Given data START
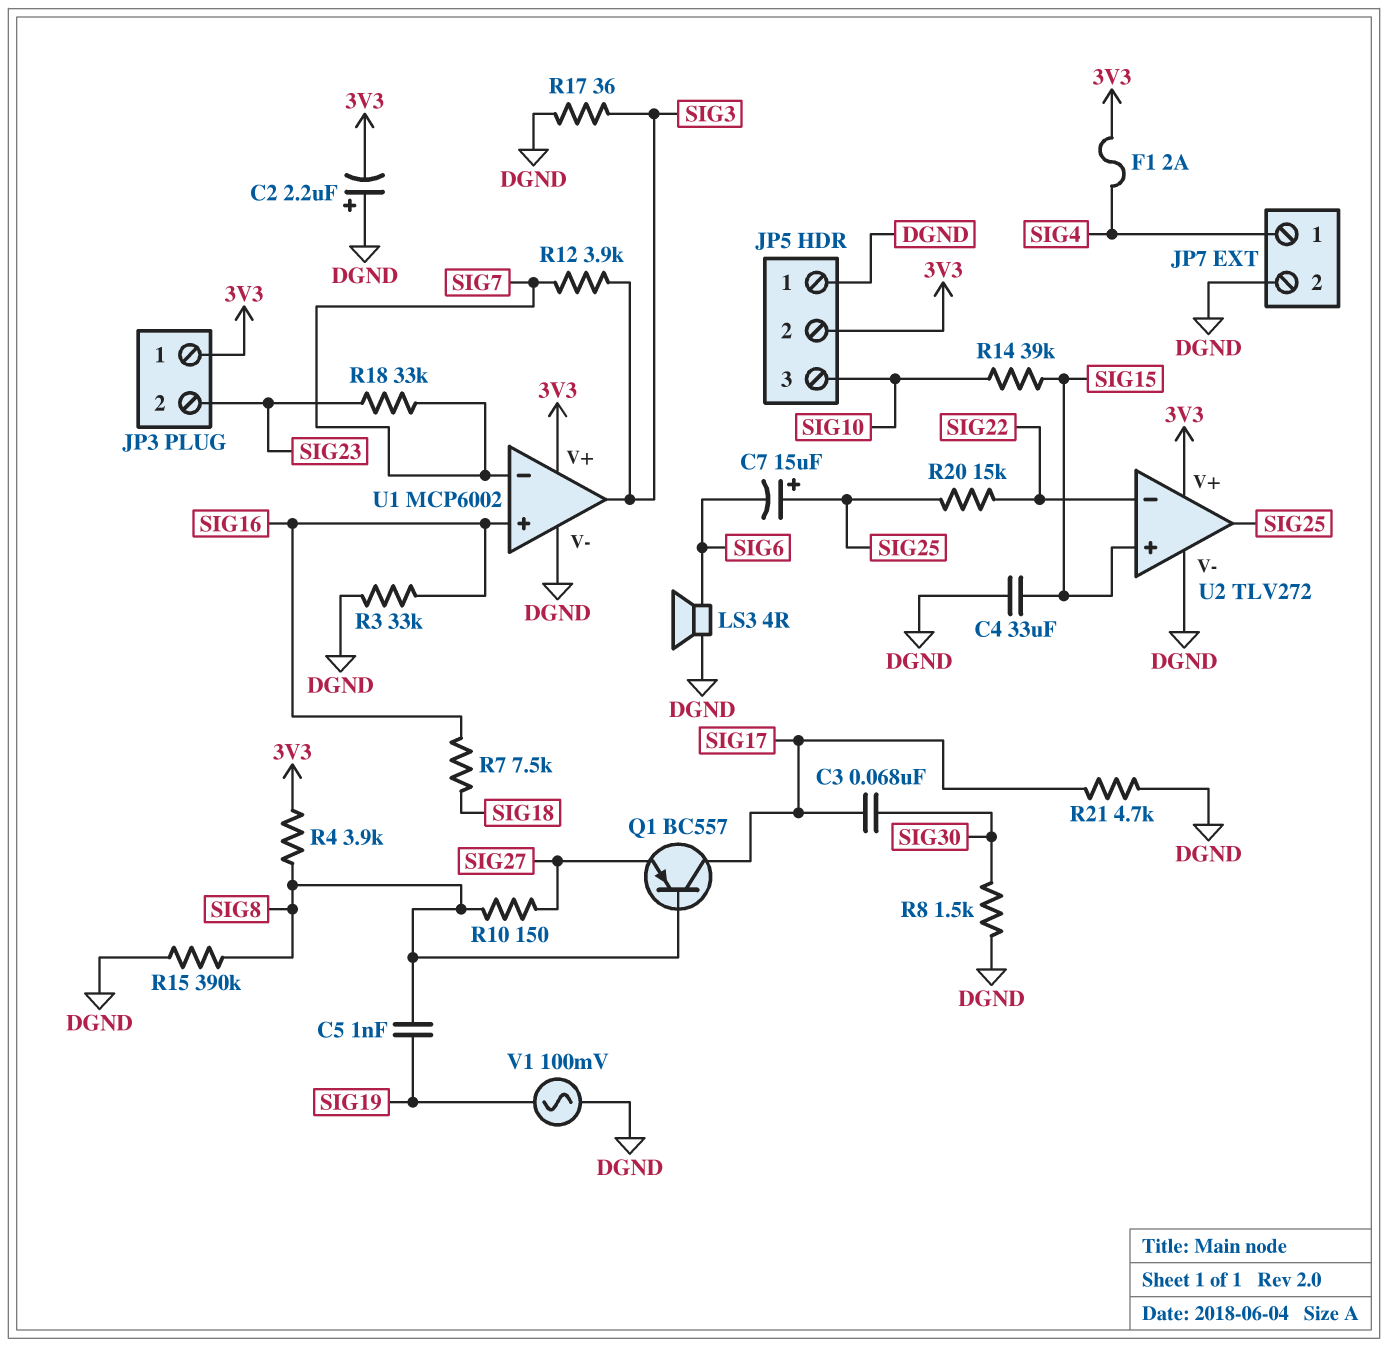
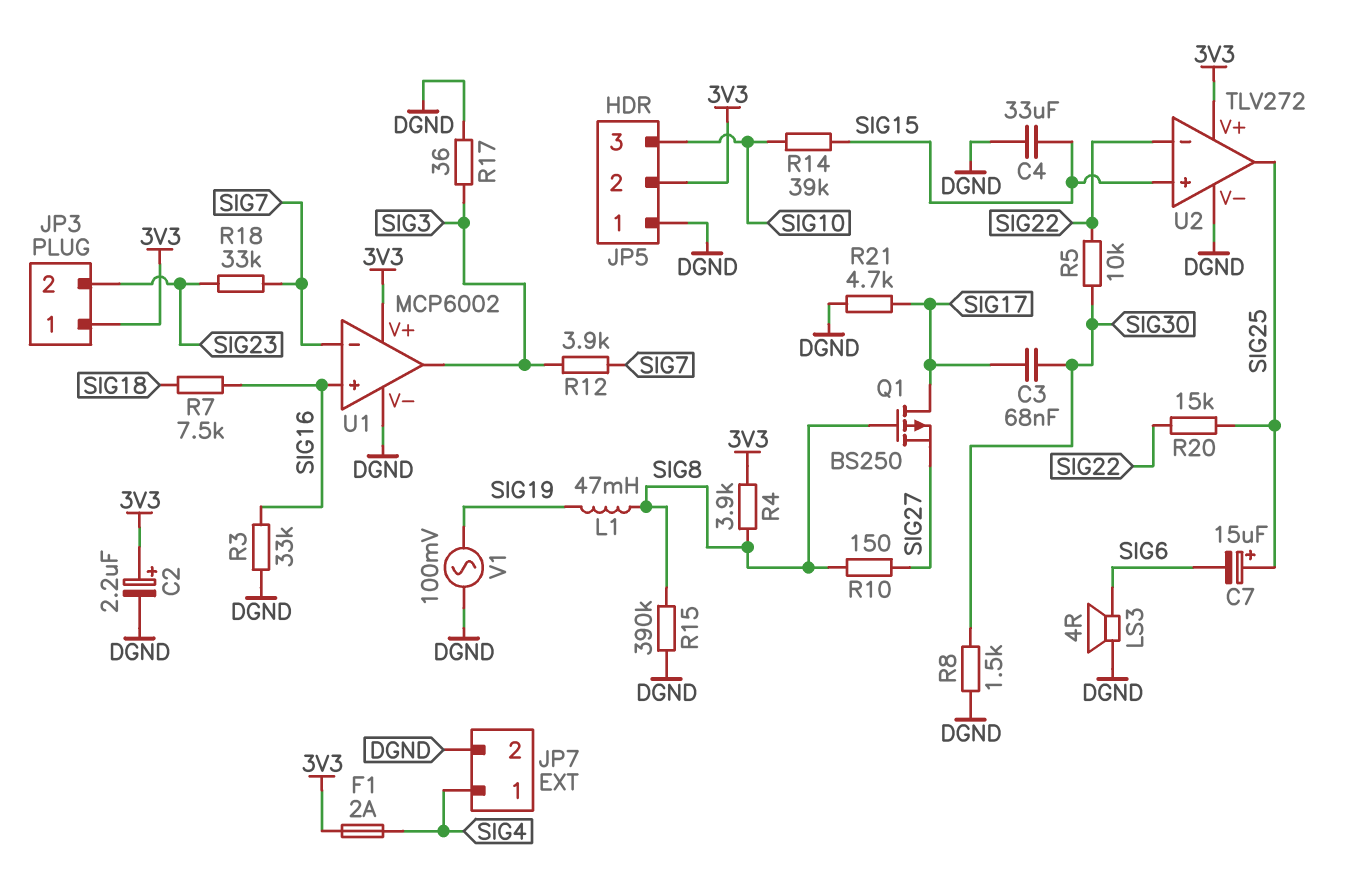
C2: 2.2uF (plus DGND, minus 3V3) -> 2.2uF (plus 3V3, minus DGND)
C5: 1nF (SIG8, SIG19) -> none
L1: none -> 47mH (SIG8, SIG19)
Q1: PNP BC557 (B SIG8, C SIG17, E SIG27) -> PMOS BS250 (G SIG8, D SIG17, S SIG27)
R5: none -> 10k (SIG22, SIG30)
Given data END
Try it →
Where the line containing "L1: none -> 47mH (SIG8, SIG19)" appears in the records above, begin copying and continue through the last line; copy each line exactly and include no others.

Answer to this task →
L1: none -> 47mH (SIG8, SIG19)
Q1: PNP BC557 (B SIG8, C SIG17, E SIG27) -> PMOS BS250 (G SIG8, D SIG17, S SIG27)
R5: none -> 10k (SIG22, SIG30)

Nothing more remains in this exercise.